▶ ASSIGNED TASK: Which lines of the entries below include "moved"? List them all.

(Dataset records)
^^^^^^^^^^^^^^^^
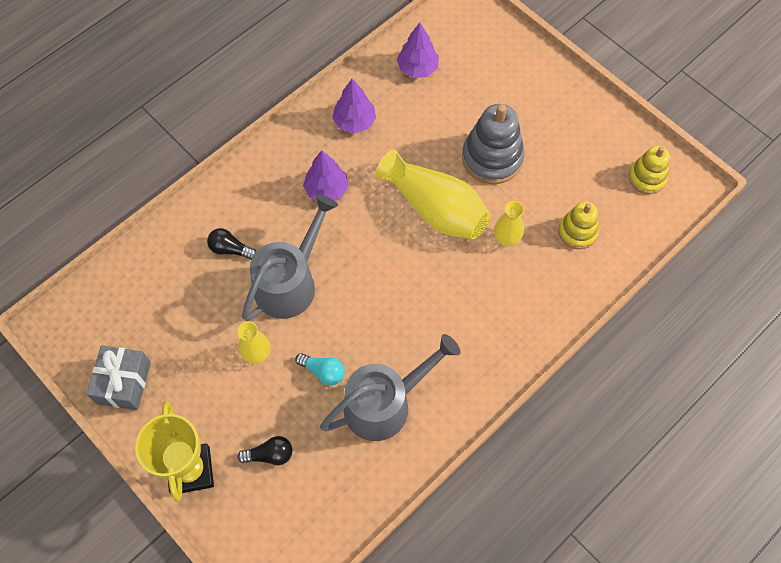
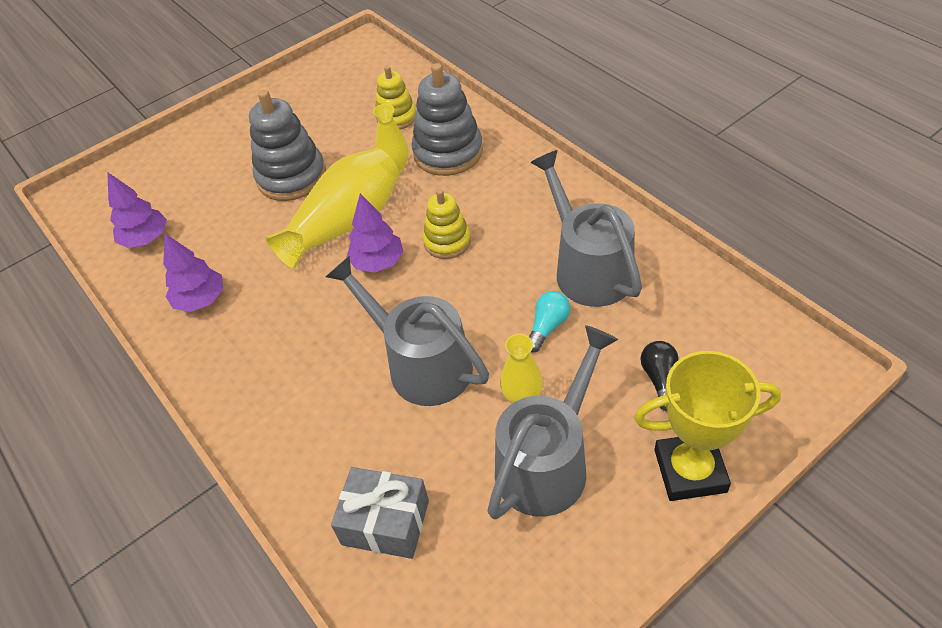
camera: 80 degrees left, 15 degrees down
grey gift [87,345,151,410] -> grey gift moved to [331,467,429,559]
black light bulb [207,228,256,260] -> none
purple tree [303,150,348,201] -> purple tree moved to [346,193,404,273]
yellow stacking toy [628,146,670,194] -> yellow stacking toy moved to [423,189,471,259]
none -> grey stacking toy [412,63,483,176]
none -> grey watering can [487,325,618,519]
^^^^^^^^^^^^^^^^
▶ TASK RESULT:
grey gift [87,345,151,410] -> grey gift moved to [331,467,429,559]
purple tree [303,150,348,201] -> purple tree moved to [346,193,404,273]
yellow stacking toy [628,146,670,194] -> yellow stacking toy moved to [423,189,471,259]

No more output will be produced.